Dataset entries =
++++++++++

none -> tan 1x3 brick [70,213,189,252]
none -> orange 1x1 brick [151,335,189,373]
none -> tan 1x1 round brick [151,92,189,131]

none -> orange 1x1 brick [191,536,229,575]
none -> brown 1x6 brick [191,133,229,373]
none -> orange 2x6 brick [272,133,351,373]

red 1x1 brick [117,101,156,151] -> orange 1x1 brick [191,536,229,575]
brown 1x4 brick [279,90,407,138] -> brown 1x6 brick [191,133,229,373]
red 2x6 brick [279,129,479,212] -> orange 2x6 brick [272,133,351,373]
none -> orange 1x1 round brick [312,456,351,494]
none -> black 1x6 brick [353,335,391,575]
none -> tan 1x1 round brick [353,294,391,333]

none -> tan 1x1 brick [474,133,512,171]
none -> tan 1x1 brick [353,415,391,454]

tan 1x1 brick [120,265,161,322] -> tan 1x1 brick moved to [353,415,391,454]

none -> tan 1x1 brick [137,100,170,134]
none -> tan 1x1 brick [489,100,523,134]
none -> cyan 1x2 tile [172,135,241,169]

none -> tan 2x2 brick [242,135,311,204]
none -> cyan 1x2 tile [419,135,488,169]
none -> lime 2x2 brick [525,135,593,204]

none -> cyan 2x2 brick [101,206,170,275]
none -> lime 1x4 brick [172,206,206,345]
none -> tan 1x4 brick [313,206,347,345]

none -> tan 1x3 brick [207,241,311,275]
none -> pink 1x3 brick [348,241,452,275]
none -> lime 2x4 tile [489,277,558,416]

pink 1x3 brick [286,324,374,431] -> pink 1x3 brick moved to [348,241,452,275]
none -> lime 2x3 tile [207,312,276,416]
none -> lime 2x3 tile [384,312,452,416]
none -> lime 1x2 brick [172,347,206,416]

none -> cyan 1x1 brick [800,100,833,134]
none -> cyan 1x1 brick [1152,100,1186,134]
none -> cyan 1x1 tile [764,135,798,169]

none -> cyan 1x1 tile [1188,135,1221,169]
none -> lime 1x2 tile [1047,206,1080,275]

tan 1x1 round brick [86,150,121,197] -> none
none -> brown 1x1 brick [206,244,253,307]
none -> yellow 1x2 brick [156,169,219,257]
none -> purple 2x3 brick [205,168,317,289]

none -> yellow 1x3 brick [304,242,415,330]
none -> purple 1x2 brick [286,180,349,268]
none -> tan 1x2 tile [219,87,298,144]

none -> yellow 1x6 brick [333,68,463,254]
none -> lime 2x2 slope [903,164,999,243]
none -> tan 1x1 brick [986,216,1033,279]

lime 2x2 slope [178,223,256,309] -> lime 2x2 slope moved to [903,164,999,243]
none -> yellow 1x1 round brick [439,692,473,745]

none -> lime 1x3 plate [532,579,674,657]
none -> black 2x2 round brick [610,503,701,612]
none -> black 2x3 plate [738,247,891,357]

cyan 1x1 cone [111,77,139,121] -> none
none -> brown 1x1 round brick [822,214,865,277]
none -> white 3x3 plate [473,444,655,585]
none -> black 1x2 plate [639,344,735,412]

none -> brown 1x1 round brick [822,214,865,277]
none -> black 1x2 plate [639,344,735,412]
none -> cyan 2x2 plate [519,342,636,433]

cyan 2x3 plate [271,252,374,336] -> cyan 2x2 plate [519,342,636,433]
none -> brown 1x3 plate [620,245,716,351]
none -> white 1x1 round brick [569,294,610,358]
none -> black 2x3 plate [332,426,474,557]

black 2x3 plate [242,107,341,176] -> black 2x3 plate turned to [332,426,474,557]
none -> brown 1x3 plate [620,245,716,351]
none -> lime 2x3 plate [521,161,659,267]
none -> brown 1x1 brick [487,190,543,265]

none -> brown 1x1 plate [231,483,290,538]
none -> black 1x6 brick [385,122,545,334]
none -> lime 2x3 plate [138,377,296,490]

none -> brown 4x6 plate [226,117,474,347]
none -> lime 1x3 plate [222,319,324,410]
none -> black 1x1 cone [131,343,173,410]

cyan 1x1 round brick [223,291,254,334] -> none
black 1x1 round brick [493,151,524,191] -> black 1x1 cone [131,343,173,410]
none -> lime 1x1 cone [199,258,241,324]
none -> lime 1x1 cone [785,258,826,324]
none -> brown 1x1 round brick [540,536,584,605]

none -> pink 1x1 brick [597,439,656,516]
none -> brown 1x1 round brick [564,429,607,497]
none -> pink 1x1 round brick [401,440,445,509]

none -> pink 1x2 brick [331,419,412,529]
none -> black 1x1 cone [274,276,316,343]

++++++++++

Within the data above, how many lines include "moved"? The number alone is the answer.

Your solution = 3